--- Exercise aim ---
When duplicating the records beneath this instruction, omit every picture and keep all else exact.

********************

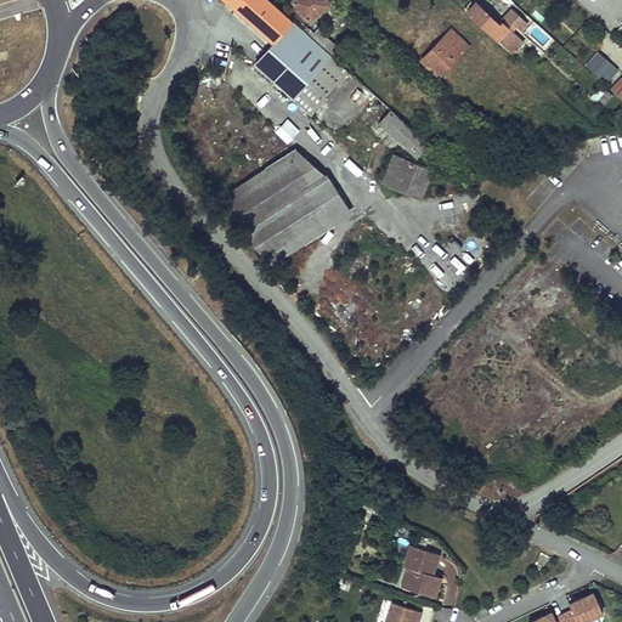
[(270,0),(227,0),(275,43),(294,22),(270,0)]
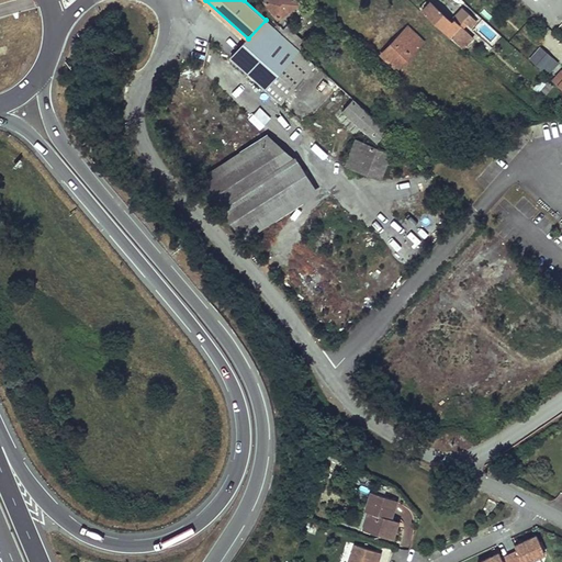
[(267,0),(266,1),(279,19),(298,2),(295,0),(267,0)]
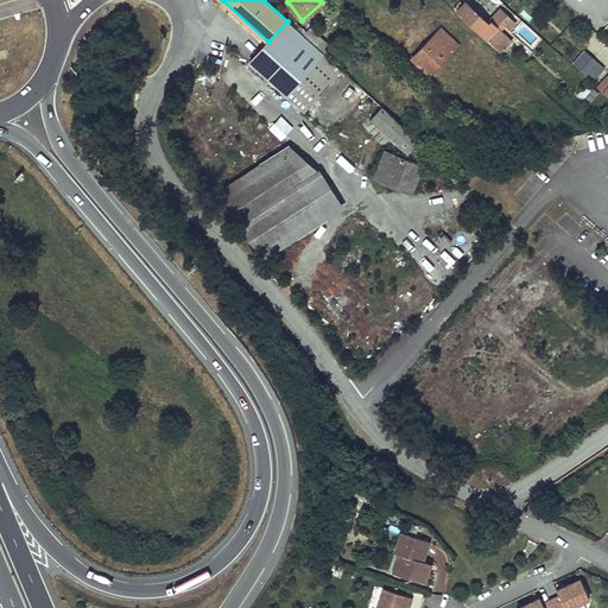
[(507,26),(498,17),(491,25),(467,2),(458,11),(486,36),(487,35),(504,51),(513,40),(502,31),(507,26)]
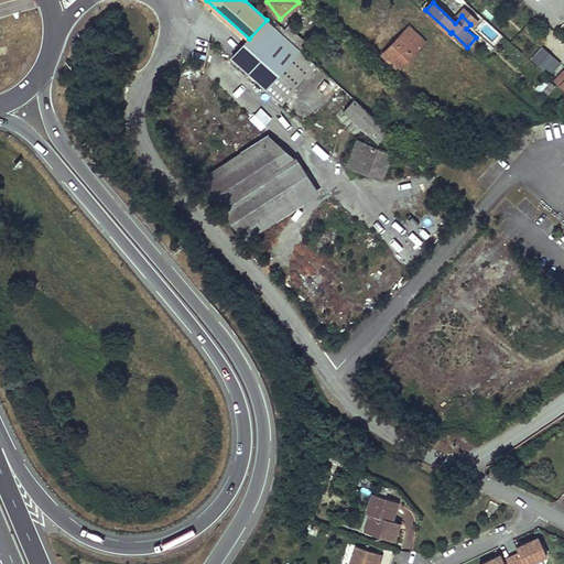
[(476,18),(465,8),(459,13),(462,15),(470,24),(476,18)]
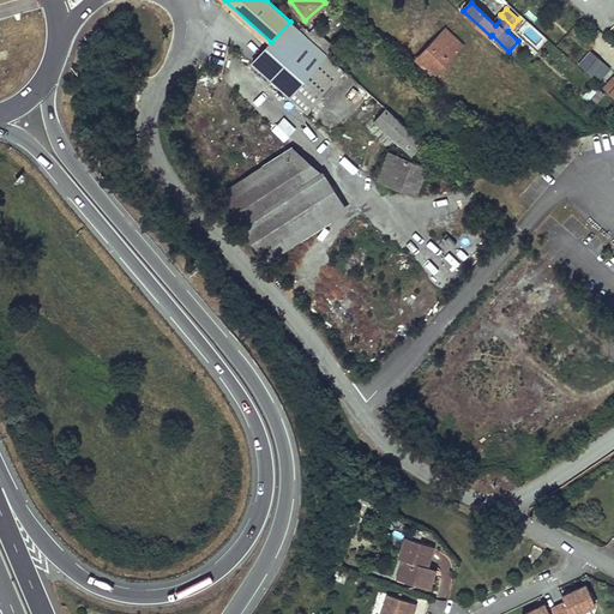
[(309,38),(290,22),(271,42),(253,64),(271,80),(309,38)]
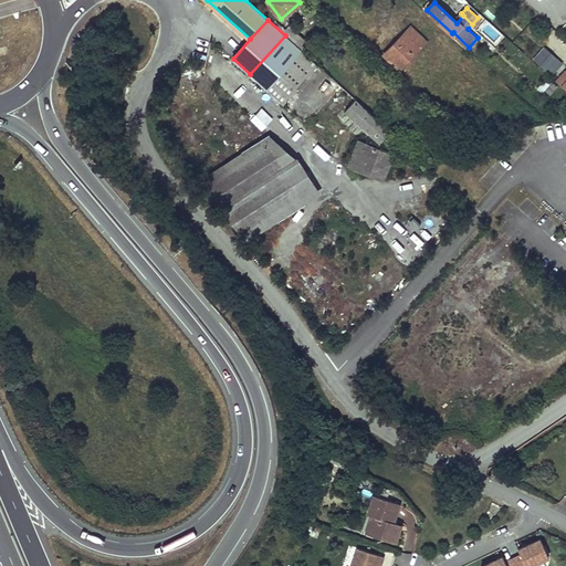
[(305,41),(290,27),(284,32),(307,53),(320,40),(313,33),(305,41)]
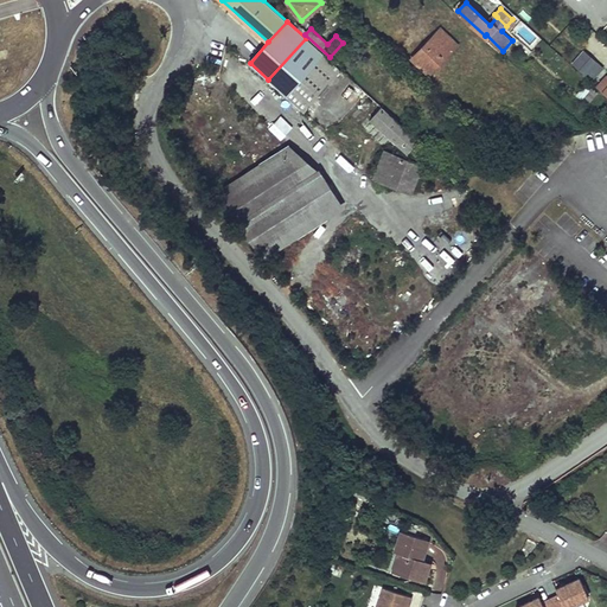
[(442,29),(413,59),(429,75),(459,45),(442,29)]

********************

--- Result of this exercise ---
[(270,0),(227,0),(275,43),(294,22),(270,0)]
[(267,0),(266,1),(279,19),(298,2),(295,0),(267,0)]
[(507,26),(498,17),(491,25),(467,2),(458,11),(486,36),(487,35),(504,51),(513,40),(502,31),(507,26)]
[(476,18),(465,8),(459,13),(462,15),(470,24),(476,18)]
[(309,38),(290,22),(271,42),(253,64),(271,80),(309,38)]
[(305,41),(290,27),(284,32),(307,53),(320,40),(313,33),(305,41)]
[(442,29),(413,59),(429,75),(459,45),(442,29)]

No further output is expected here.